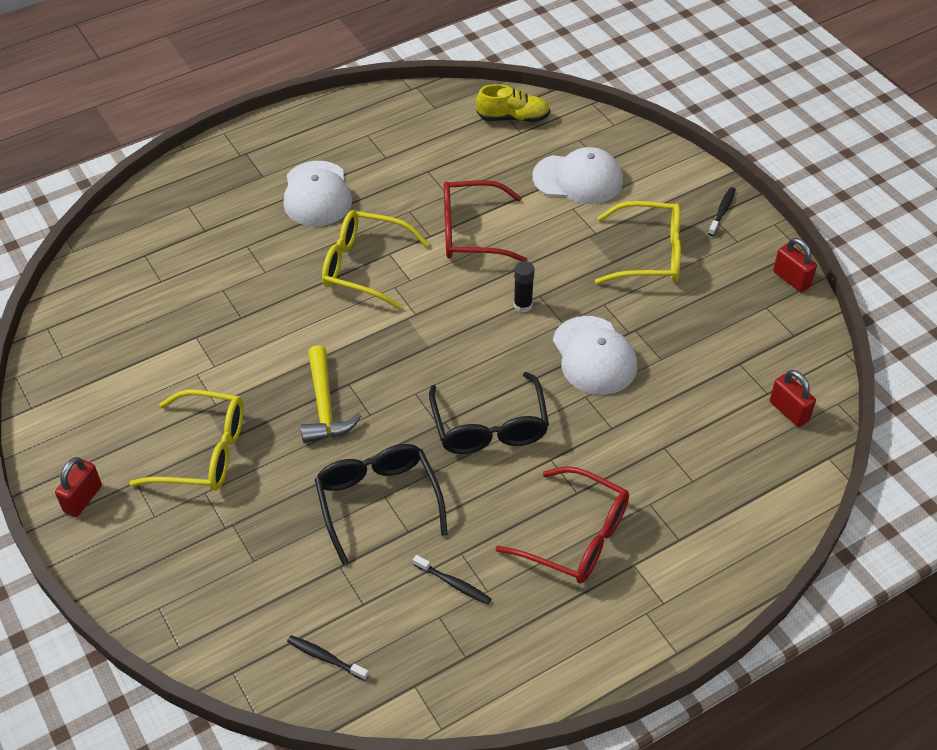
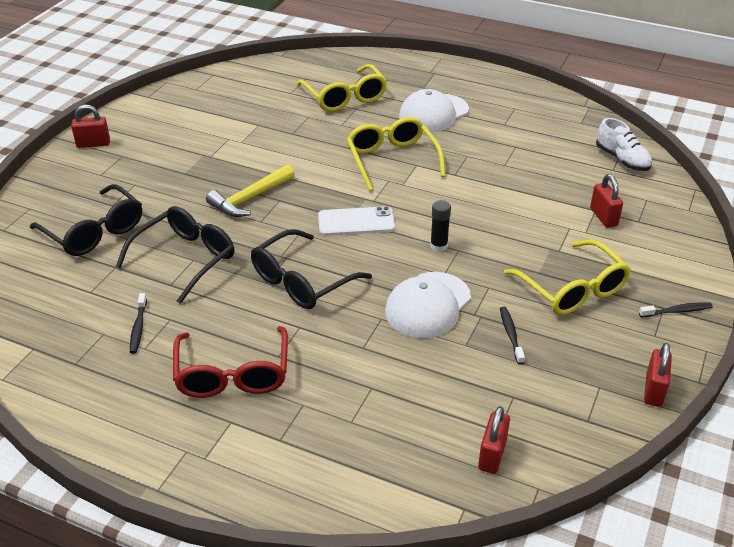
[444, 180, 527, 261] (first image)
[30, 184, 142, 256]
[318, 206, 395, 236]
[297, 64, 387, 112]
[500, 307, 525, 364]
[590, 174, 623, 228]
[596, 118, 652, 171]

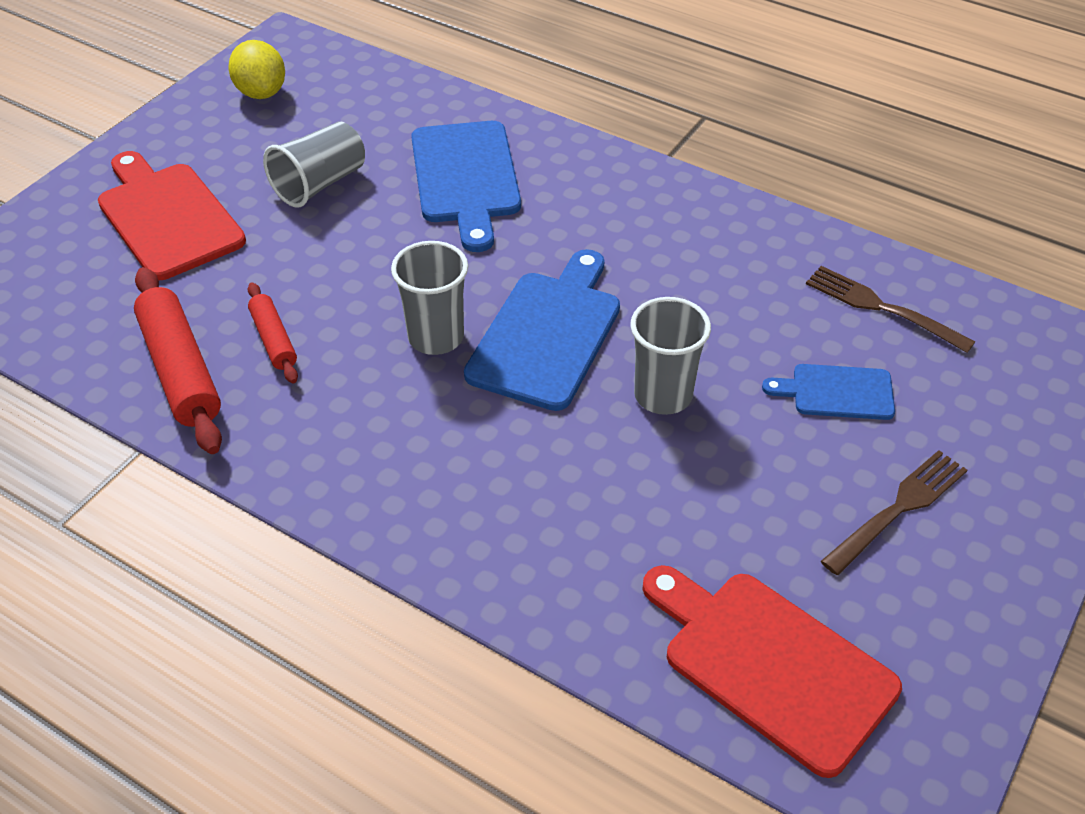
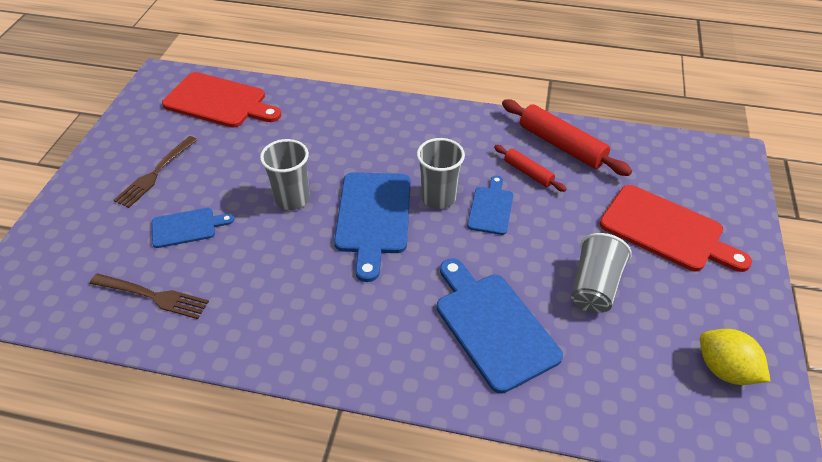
[467, 176, 514, 235]

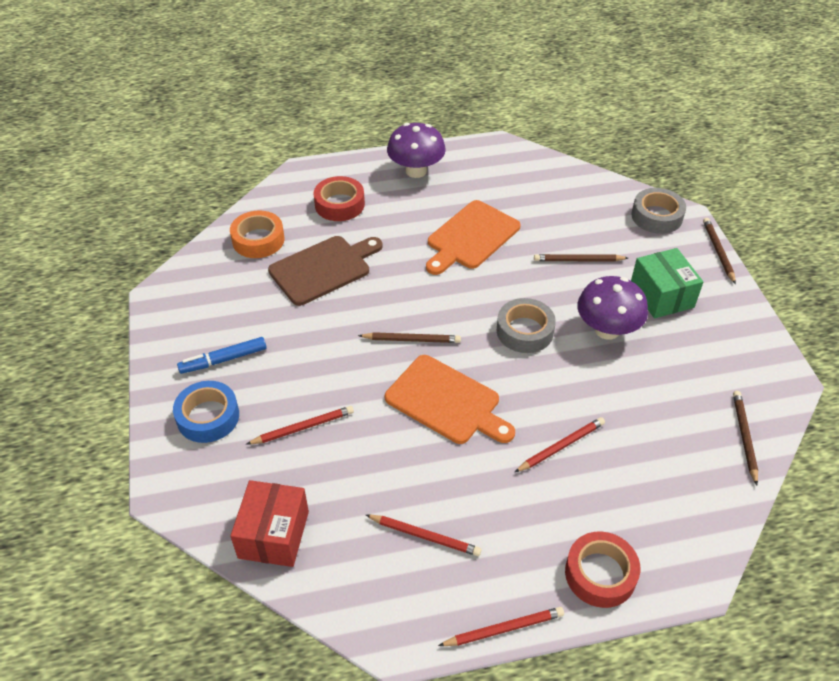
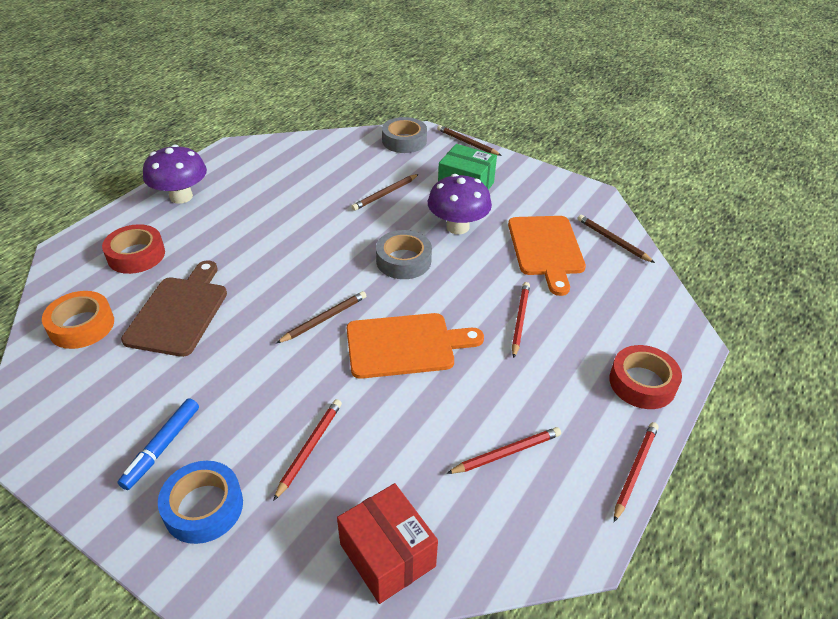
[508, 216, 586, 296]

------------------------------------------------

--- Your task ---
Each record should appear again exactly as it stands, with no picture included.

--- Reply to the task ---
[444, 180, 527, 261] (first image)
[30, 184, 142, 256]
[318, 206, 395, 236]
[297, 64, 387, 112]
[500, 307, 525, 364]
[590, 174, 623, 228]
[596, 118, 652, 171]

[467, 176, 514, 235]

[508, 216, 586, 296]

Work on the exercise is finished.